------ Given records ------

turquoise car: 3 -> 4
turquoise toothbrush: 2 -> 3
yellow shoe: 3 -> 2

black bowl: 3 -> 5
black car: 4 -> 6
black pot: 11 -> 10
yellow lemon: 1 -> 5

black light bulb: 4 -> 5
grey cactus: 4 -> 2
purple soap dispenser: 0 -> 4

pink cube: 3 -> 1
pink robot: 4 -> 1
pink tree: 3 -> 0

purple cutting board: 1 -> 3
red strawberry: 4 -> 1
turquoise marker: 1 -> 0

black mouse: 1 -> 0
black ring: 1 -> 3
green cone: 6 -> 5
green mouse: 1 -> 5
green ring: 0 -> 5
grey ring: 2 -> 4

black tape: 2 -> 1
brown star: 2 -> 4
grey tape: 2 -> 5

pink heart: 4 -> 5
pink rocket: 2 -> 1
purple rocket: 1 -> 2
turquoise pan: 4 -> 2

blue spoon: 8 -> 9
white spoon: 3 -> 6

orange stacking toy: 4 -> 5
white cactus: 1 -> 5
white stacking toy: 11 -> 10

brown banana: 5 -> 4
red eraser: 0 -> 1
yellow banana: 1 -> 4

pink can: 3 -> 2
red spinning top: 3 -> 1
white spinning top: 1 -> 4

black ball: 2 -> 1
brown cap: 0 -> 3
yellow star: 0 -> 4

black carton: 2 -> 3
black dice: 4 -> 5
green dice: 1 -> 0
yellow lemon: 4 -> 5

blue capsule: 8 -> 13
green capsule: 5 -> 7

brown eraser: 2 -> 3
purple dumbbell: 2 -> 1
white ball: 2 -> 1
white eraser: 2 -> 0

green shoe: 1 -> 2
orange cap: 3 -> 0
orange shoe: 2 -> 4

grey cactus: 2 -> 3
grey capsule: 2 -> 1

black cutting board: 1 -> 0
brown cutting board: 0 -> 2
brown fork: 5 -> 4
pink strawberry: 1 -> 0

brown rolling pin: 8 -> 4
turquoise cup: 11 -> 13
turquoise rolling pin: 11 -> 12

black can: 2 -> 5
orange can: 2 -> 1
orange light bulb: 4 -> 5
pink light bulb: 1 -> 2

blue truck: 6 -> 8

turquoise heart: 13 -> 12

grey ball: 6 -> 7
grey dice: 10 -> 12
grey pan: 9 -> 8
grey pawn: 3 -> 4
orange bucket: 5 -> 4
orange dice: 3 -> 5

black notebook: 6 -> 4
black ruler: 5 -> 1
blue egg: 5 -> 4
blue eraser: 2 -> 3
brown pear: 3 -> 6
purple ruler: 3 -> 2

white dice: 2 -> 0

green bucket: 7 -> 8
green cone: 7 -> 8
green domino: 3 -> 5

------

• _Exercise_
Reproduce the records above word for word.

• _Expected output_
turquoise car: 3 -> 4
turquoise toothbrush: 2 -> 3
yellow shoe: 3 -> 2

black bowl: 3 -> 5
black car: 4 -> 6
black pot: 11 -> 10
yellow lemon: 1 -> 5

black light bulb: 4 -> 5
grey cactus: 4 -> 2
purple soap dispenser: 0 -> 4

pink cube: 3 -> 1
pink robot: 4 -> 1
pink tree: 3 -> 0

purple cutting board: 1 -> 3
red strawberry: 4 -> 1
turquoise marker: 1 -> 0

black mouse: 1 -> 0
black ring: 1 -> 3
green cone: 6 -> 5
green mouse: 1 -> 5
green ring: 0 -> 5
grey ring: 2 -> 4

black tape: 2 -> 1
brown star: 2 -> 4
grey tape: 2 -> 5

pink heart: 4 -> 5
pink rocket: 2 -> 1
purple rocket: 1 -> 2
turquoise pan: 4 -> 2

blue spoon: 8 -> 9
white spoon: 3 -> 6

orange stacking toy: 4 -> 5
white cactus: 1 -> 5
white stacking toy: 11 -> 10

brown banana: 5 -> 4
red eraser: 0 -> 1
yellow banana: 1 -> 4

pink can: 3 -> 2
red spinning top: 3 -> 1
white spinning top: 1 -> 4

black ball: 2 -> 1
brown cap: 0 -> 3
yellow star: 0 -> 4

black carton: 2 -> 3
black dice: 4 -> 5
green dice: 1 -> 0
yellow lemon: 4 -> 5

blue capsule: 8 -> 13
green capsule: 5 -> 7

brown eraser: 2 -> 3
purple dumbbell: 2 -> 1
white ball: 2 -> 1
white eraser: 2 -> 0

green shoe: 1 -> 2
orange cap: 3 -> 0
orange shoe: 2 -> 4

grey cactus: 2 -> 3
grey capsule: 2 -> 1

black cutting board: 1 -> 0
brown cutting board: 0 -> 2
brown fork: 5 -> 4
pink strawberry: 1 -> 0

brown rolling pin: 8 -> 4
turquoise cup: 11 -> 13
turquoise rolling pin: 11 -> 12

black can: 2 -> 5
orange can: 2 -> 1
orange light bulb: 4 -> 5
pink light bulb: 1 -> 2

blue truck: 6 -> 8

turquoise heart: 13 -> 12

grey ball: 6 -> 7
grey dice: 10 -> 12
grey pan: 9 -> 8
grey pawn: 3 -> 4
orange bucket: 5 -> 4
orange dice: 3 -> 5

black notebook: 6 -> 4
black ruler: 5 -> 1
blue egg: 5 -> 4
blue eraser: 2 -> 3
brown pear: 3 -> 6
purple ruler: 3 -> 2

white dice: 2 -> 0

green bucket: 7 -> 8
green cone: 7 -> 8
green domino: 3 -> 5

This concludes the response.